** Opening Material for this exercise block **

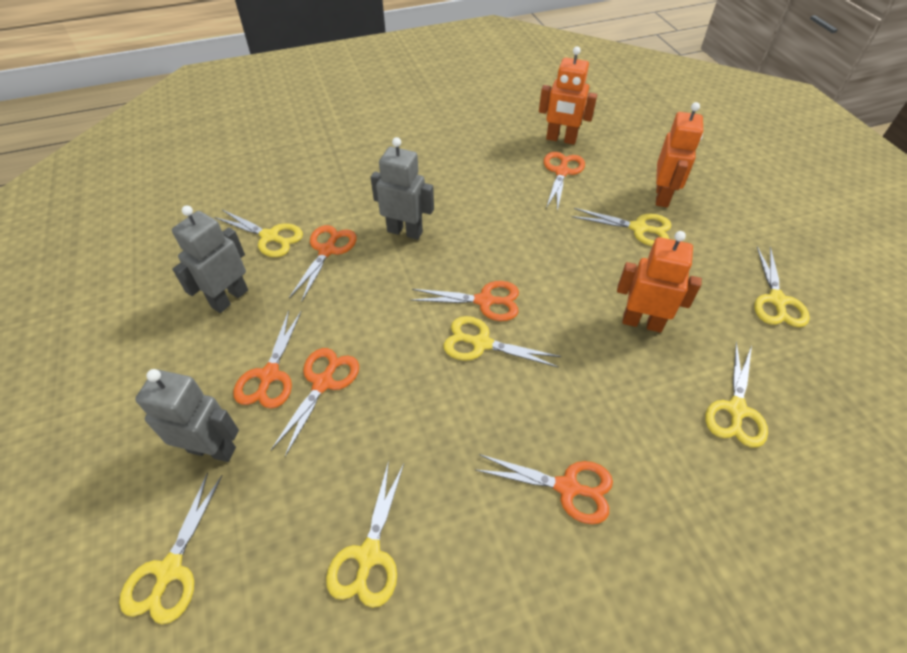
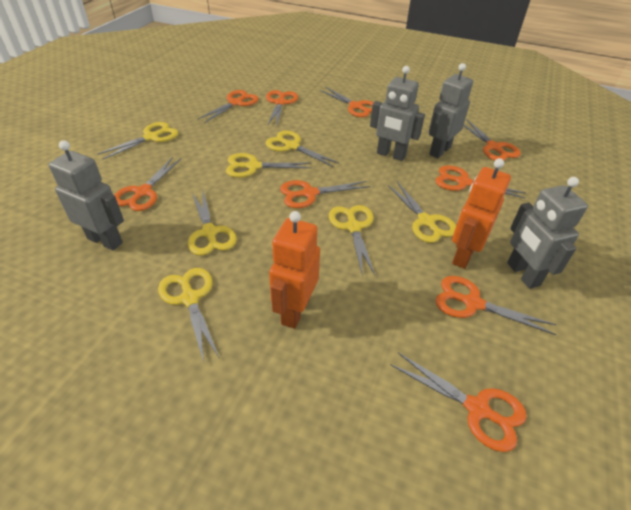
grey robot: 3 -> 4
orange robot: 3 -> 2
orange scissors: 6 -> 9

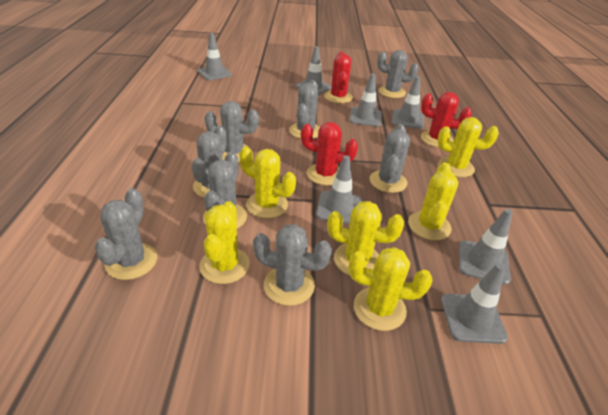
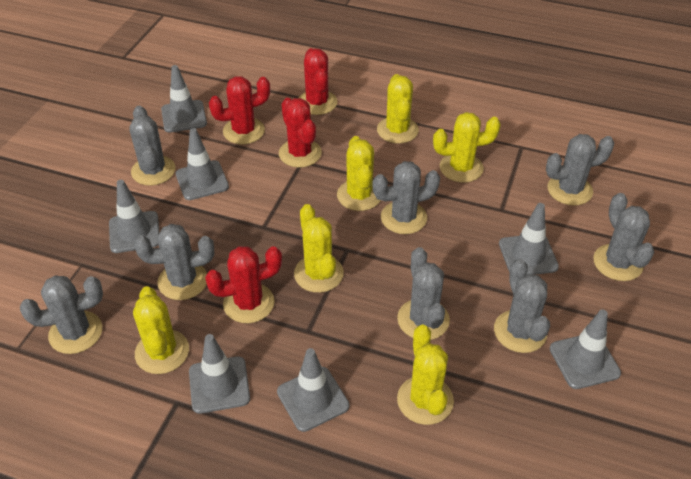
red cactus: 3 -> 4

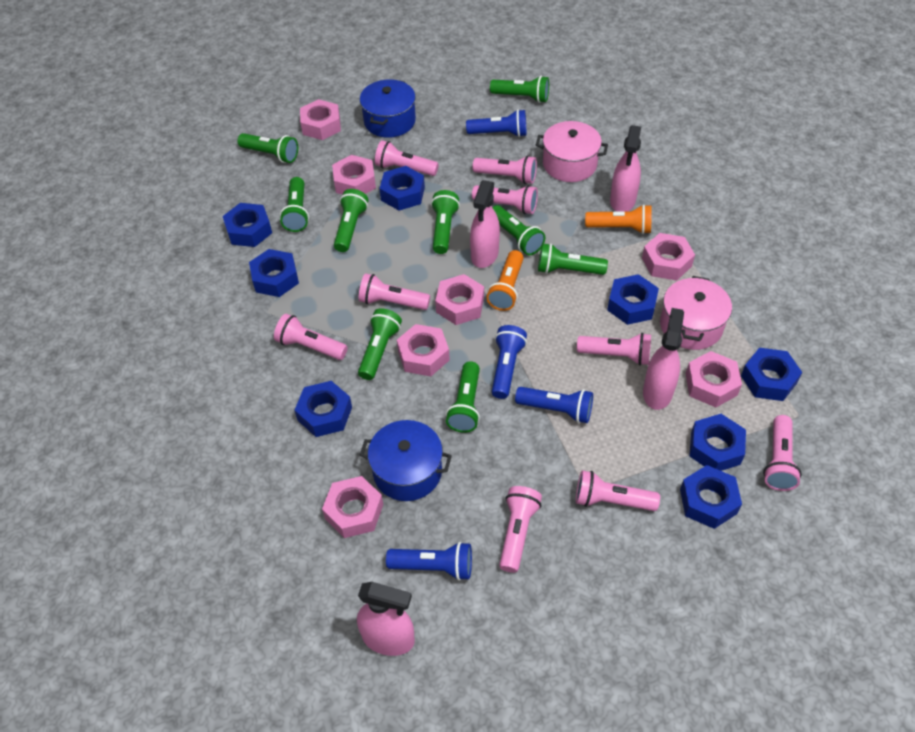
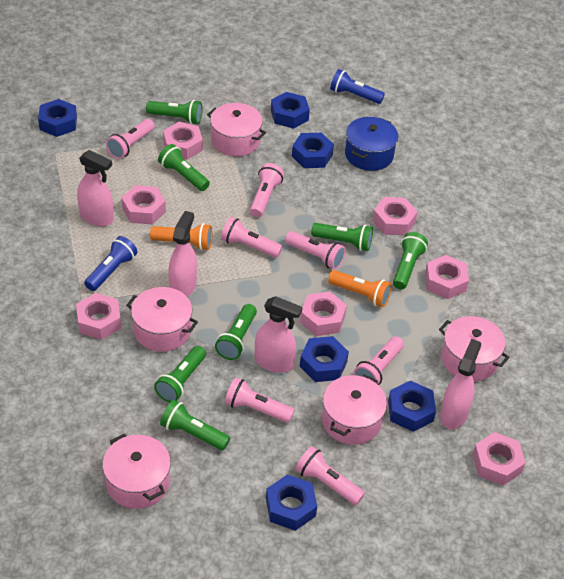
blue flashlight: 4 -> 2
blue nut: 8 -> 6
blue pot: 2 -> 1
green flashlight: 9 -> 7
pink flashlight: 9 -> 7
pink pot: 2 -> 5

** Closing Material for this exercise block **
** Opening Material for this exercise block **

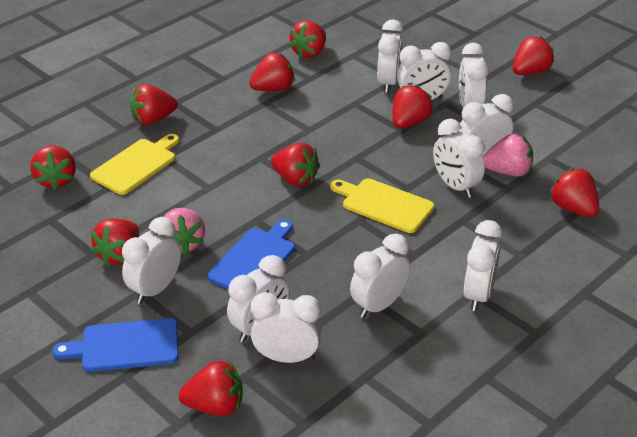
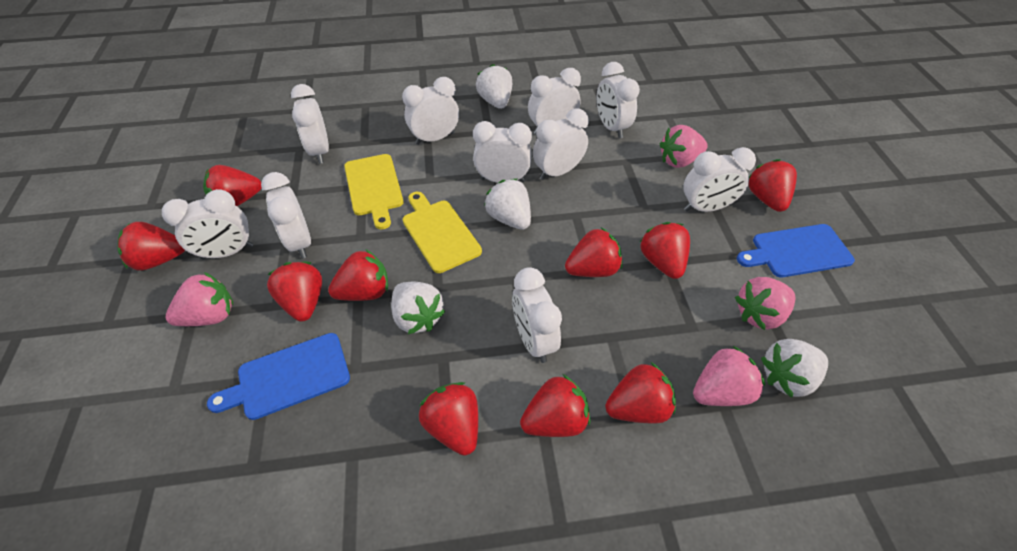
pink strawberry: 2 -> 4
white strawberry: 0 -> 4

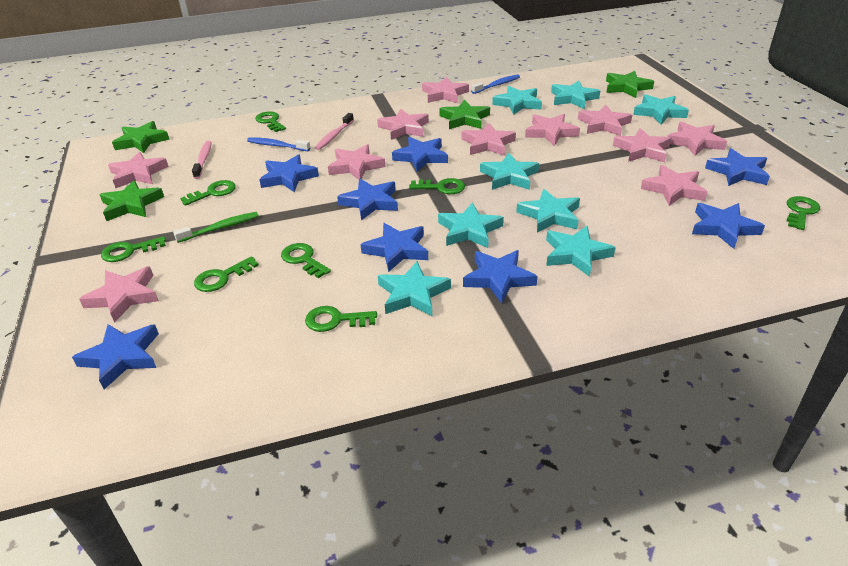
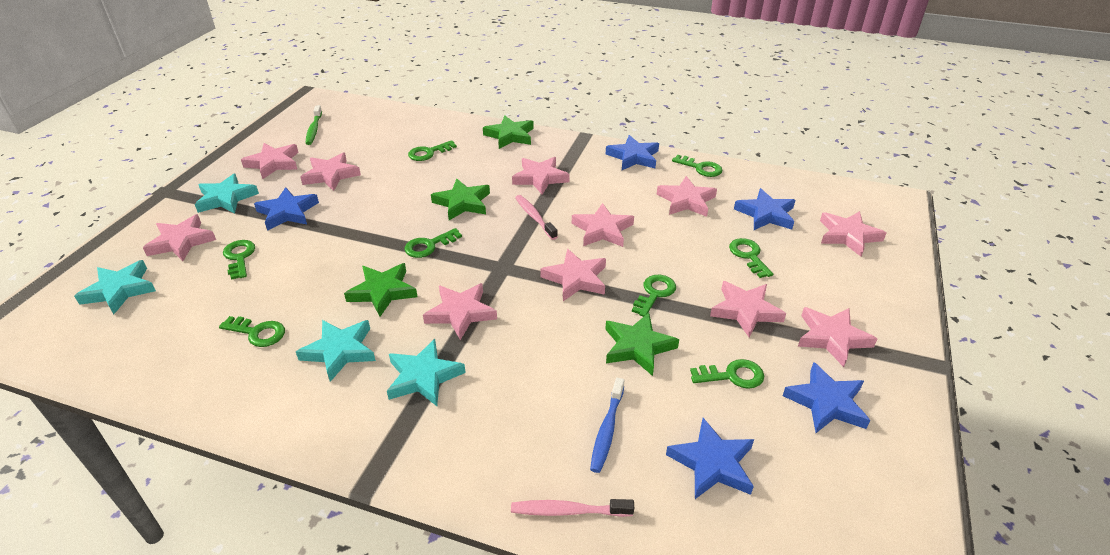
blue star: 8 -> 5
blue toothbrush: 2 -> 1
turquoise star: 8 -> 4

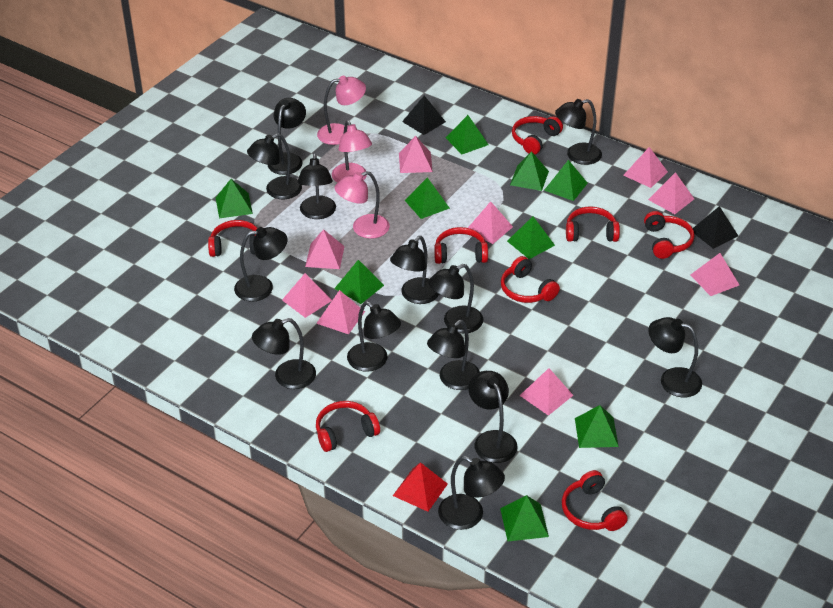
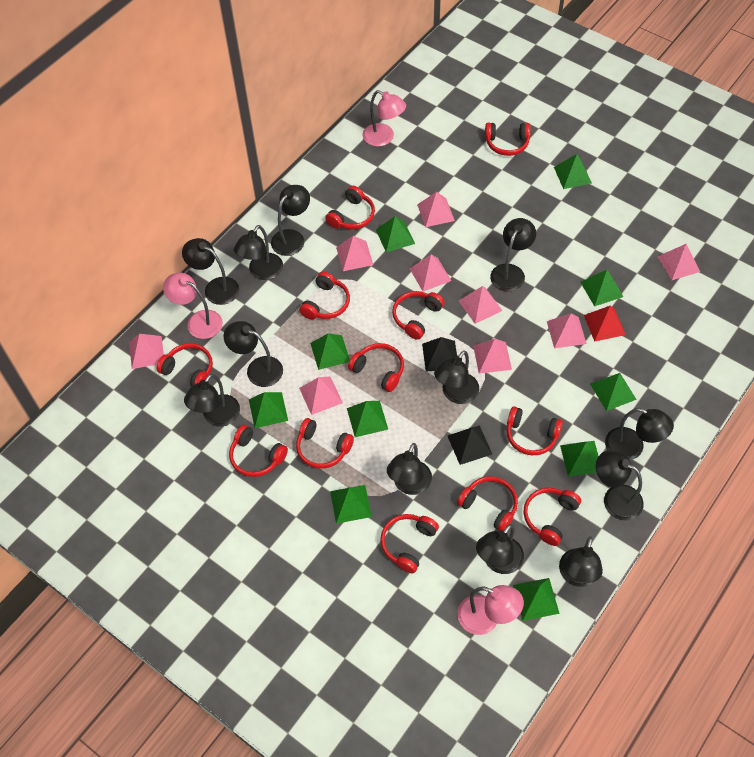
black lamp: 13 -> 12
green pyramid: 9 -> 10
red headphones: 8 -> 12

** Closing Material for this exercise block **
** Opening Material for this exercise block **

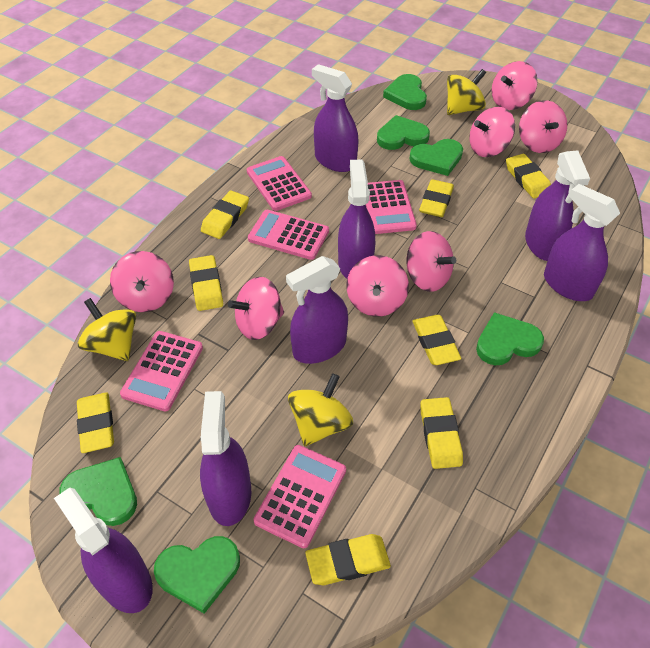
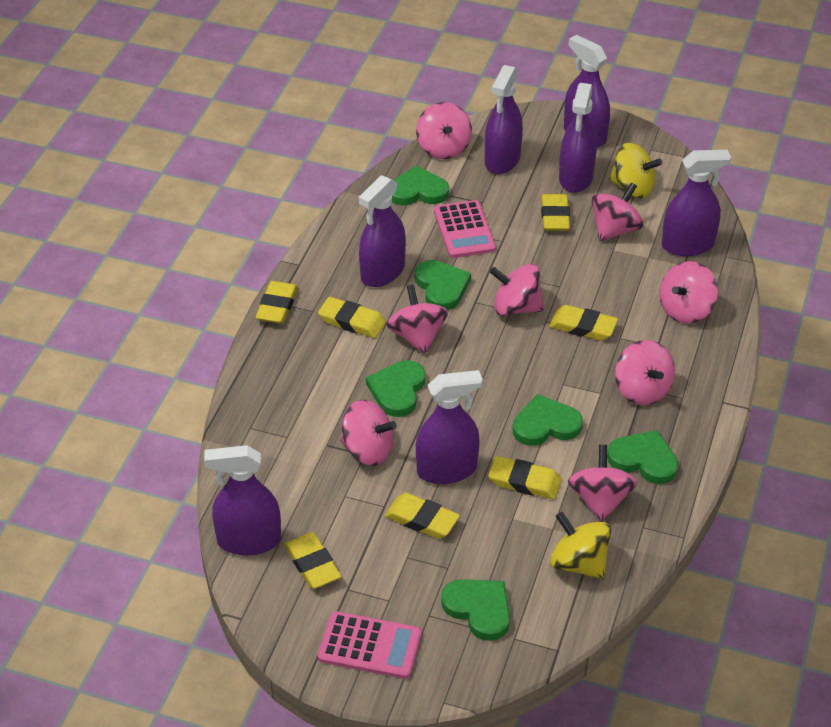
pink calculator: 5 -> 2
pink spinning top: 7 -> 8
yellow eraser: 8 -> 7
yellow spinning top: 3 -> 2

** Closing Material for this exercise block **

**What is needed**
Reproduce, word for word, everything in the listing above from the line containing "turquoise star: 8 -> 4" down to the line containing "red headphones: 8 -> 12", both of them included. No pictures.

**Solution for this problem**
turquoise star: 8 -> 4

black lamp: 13 -> 12
green pyramid: 9 -> 10
red headphones: 8 -> 12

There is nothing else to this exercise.